Task to complete.
Below are the entries; give again exactly the lines from the one mentioning "camera: 70 degrees left, 0 degrees up" through the one mentioning "grey teddy bear [237,111,304,219]", inclusive.

Listed records.
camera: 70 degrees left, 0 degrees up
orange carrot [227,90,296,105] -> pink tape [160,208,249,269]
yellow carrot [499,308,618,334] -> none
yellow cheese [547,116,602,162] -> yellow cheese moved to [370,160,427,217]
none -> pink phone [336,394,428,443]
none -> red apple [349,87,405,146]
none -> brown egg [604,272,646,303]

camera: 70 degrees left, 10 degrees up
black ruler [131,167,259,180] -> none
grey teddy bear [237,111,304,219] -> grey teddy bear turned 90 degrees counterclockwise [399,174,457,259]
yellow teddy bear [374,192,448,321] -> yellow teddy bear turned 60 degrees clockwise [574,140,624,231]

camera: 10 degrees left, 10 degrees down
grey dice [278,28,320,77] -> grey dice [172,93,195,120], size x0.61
...
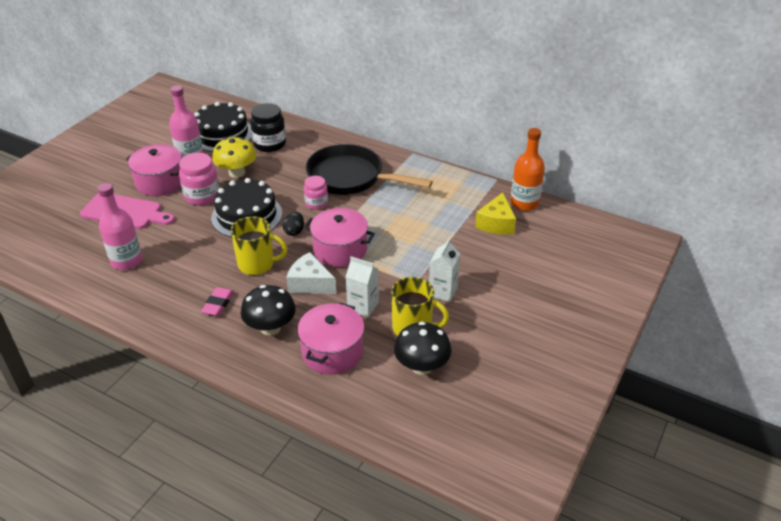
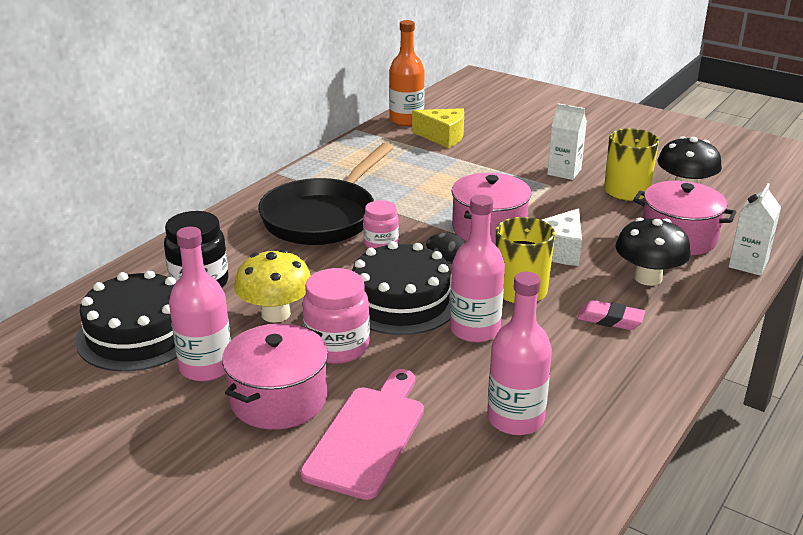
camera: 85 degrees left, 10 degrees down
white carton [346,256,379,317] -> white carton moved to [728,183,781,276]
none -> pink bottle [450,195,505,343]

Response to the task.
camera: 70 degrees left, 0 degrees up
orange carrot [227,90,296,105] -> pink tape [160,208,249,269]
yellow carrot [499,308,618,334] -> none
yellow cheese [547,116,602,162] -> yellow cheese moved to [370,160,427,217]
none -> pink phone [336,394,428,443]
none -> red apple [349,87,405,146]
none -> brown egg [604,272,646,303]

camera: 70 degrees left, 10 degrees up
black ruler [131,167,259,180] -> none
grey teddy bear [237,111,304,219] -> grey teddy bear turned 90 degrees counterclockwise [399,174,457,259]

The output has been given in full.